- WHAT IS REQUIRED
Would you retype the entries from the first line to the line bearing "R102: 91k (+5V, N017) -> 16k (+5V, N017)", both included, leaving out every picture?

- DATA SHOWN
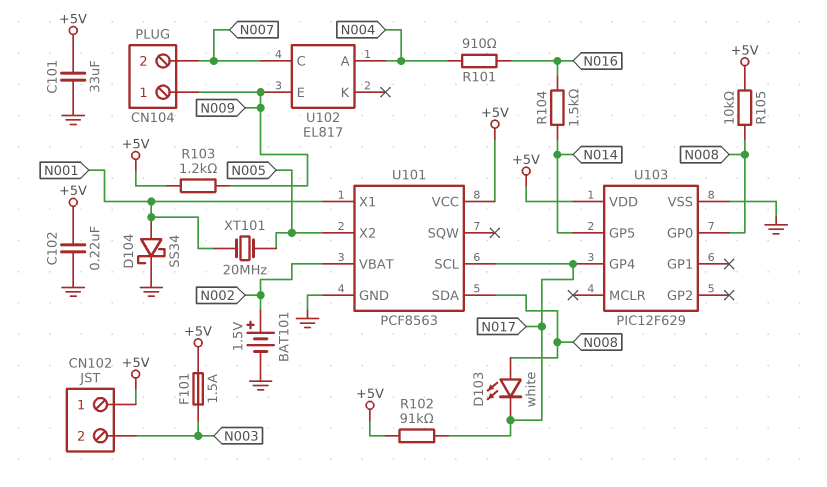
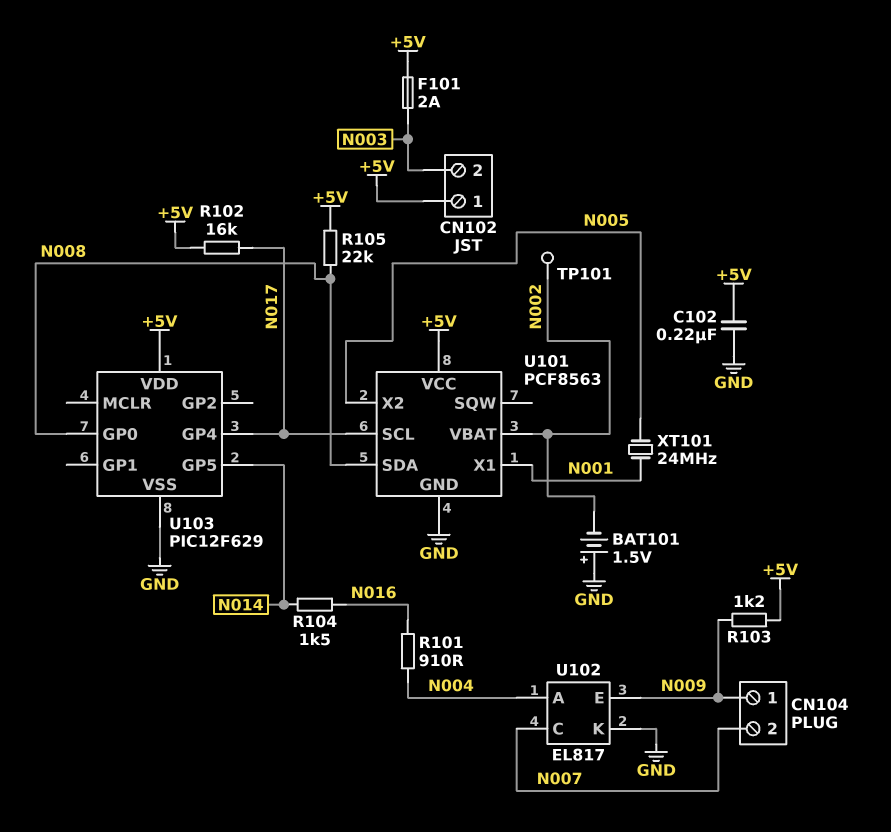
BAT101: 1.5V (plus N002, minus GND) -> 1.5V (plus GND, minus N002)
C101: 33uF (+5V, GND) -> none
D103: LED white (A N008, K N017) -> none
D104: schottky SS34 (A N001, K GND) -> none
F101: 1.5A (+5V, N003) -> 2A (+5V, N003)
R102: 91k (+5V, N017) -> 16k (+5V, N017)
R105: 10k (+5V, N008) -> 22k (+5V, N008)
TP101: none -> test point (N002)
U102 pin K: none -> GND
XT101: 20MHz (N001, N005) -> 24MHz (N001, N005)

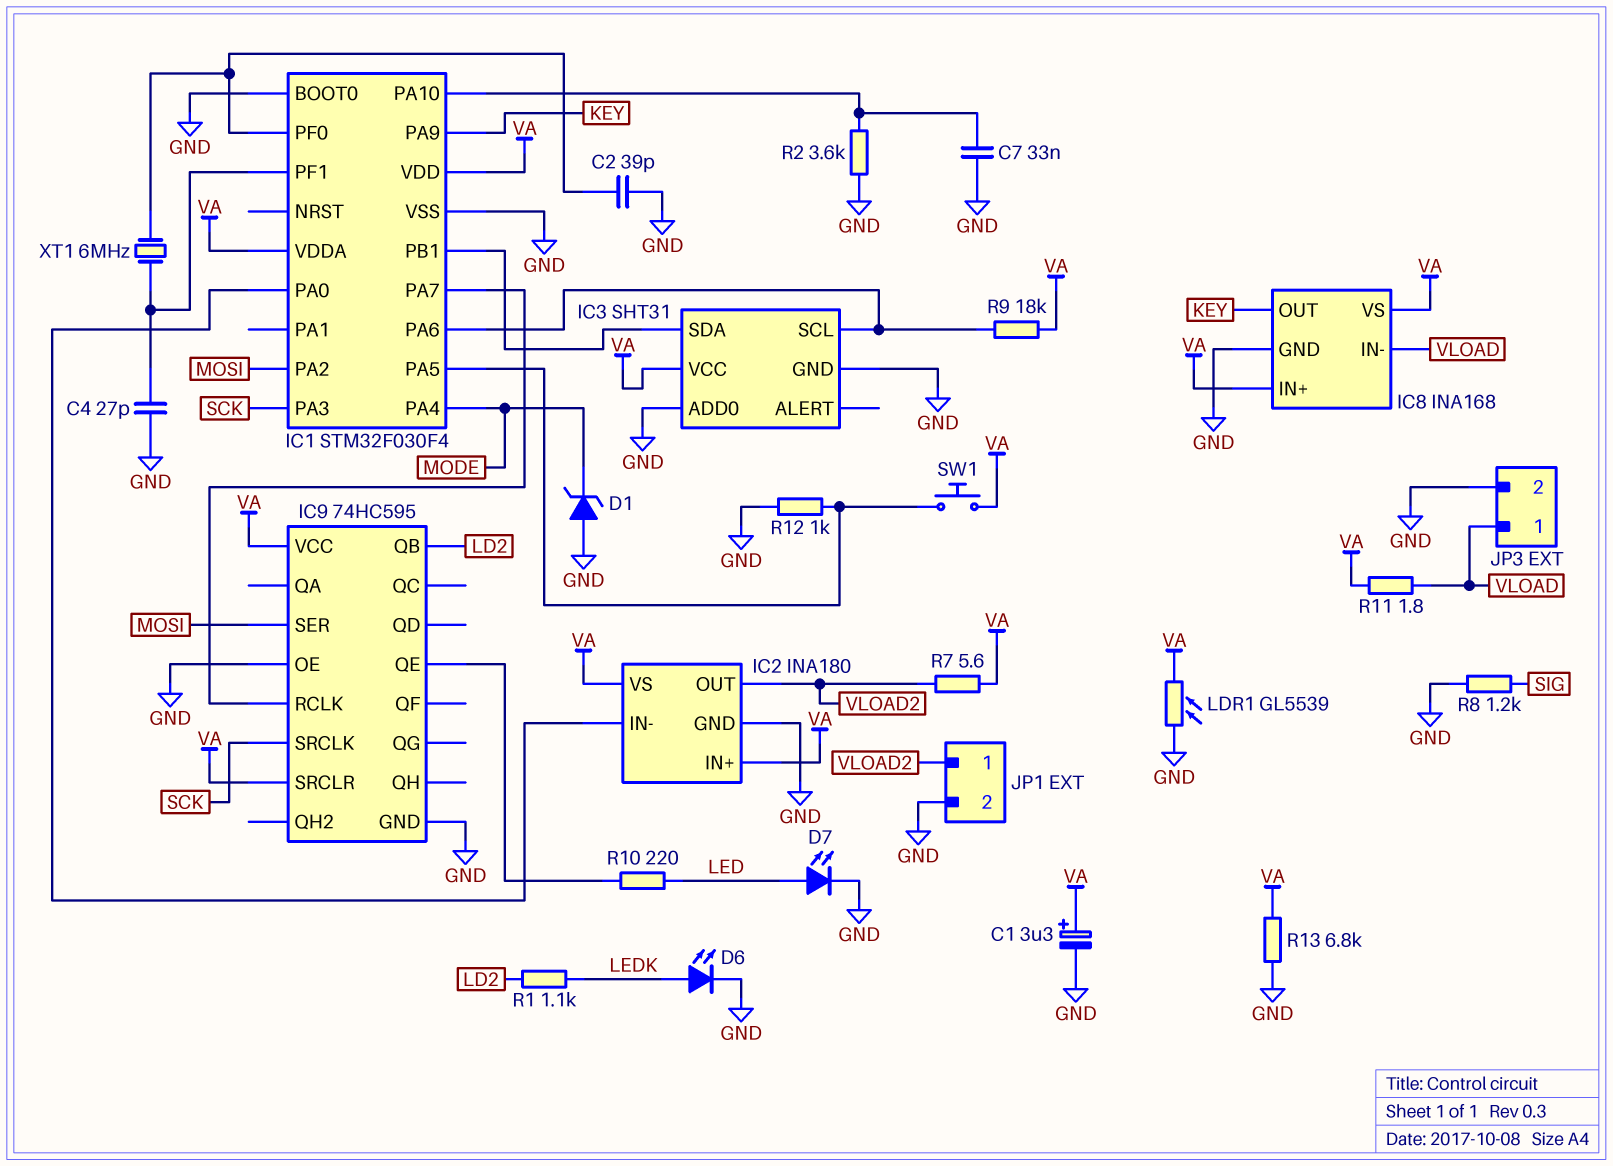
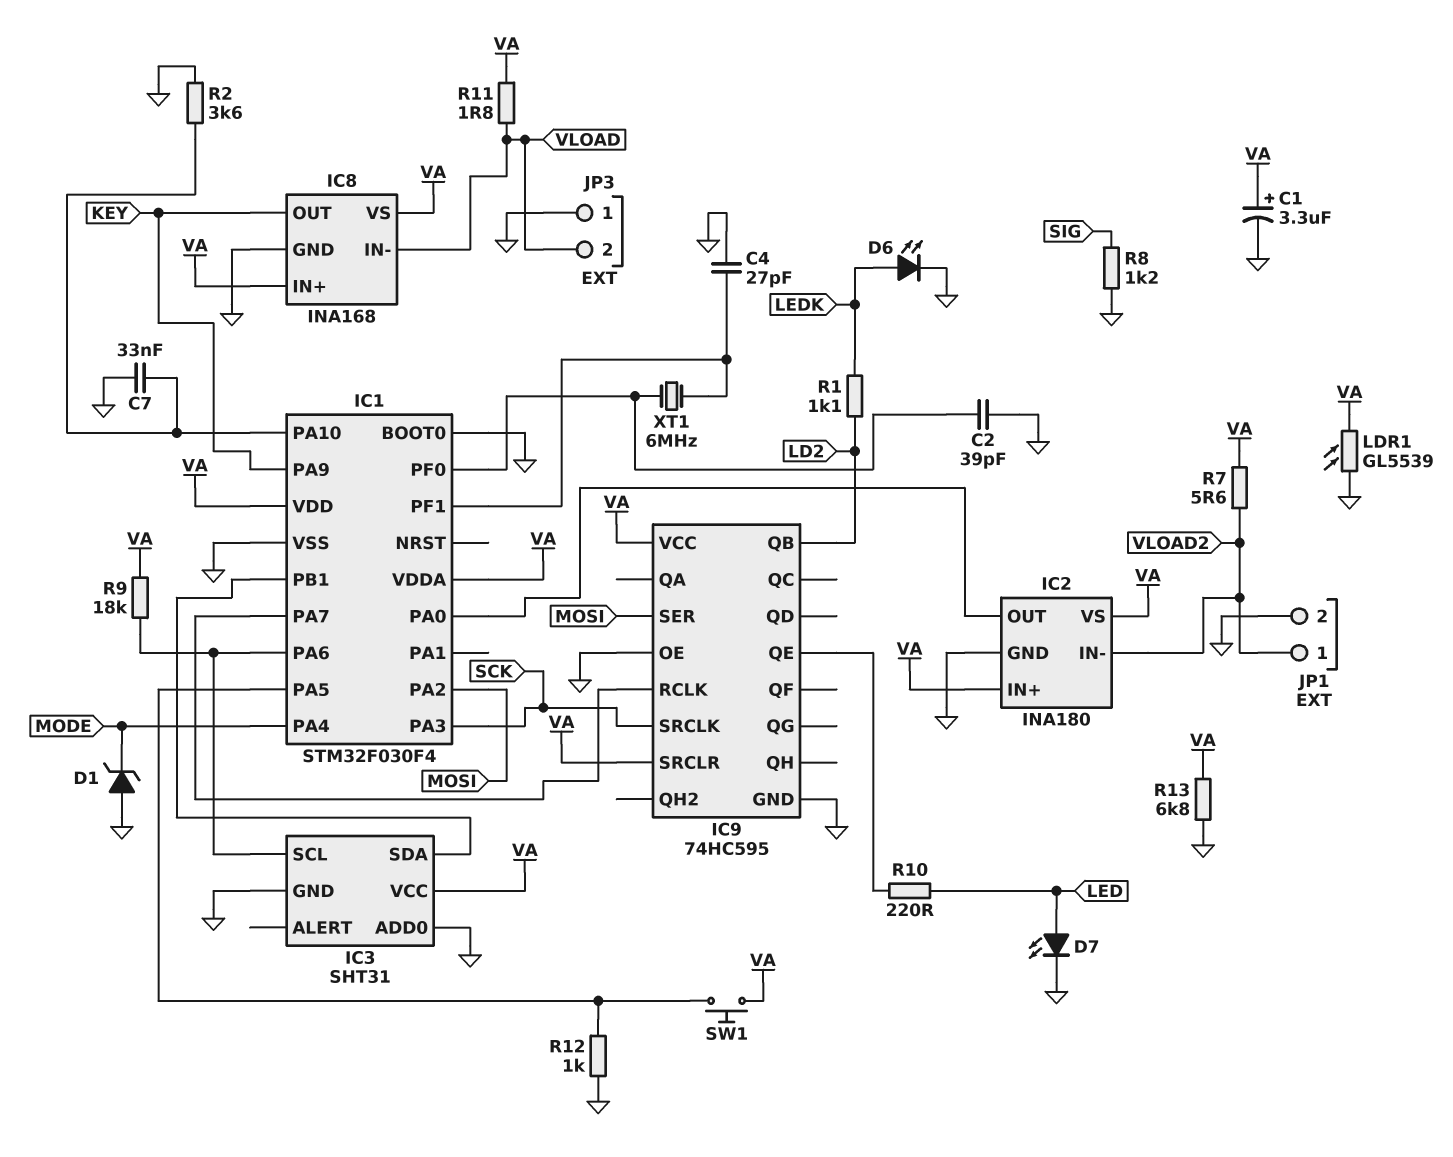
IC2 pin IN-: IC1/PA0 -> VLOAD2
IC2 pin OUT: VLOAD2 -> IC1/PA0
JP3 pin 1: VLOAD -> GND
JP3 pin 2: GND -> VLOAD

- SOLUTION TO THIS TASK
BAT101: 1.5V (plus N002, minus GND) -> 1.5V (plus GND, minus N002)
C101: 33uF (+5V, GND) -> none
D103: LED white (A N008, K N017) -> none
D104: schottky SS34 (A N001, K GND) -> none
F101: 1.5A (+5V, N003) -> 2A (+5V, N003)
R102: 91k (+5V, N017) -> 16k (+5V, N017)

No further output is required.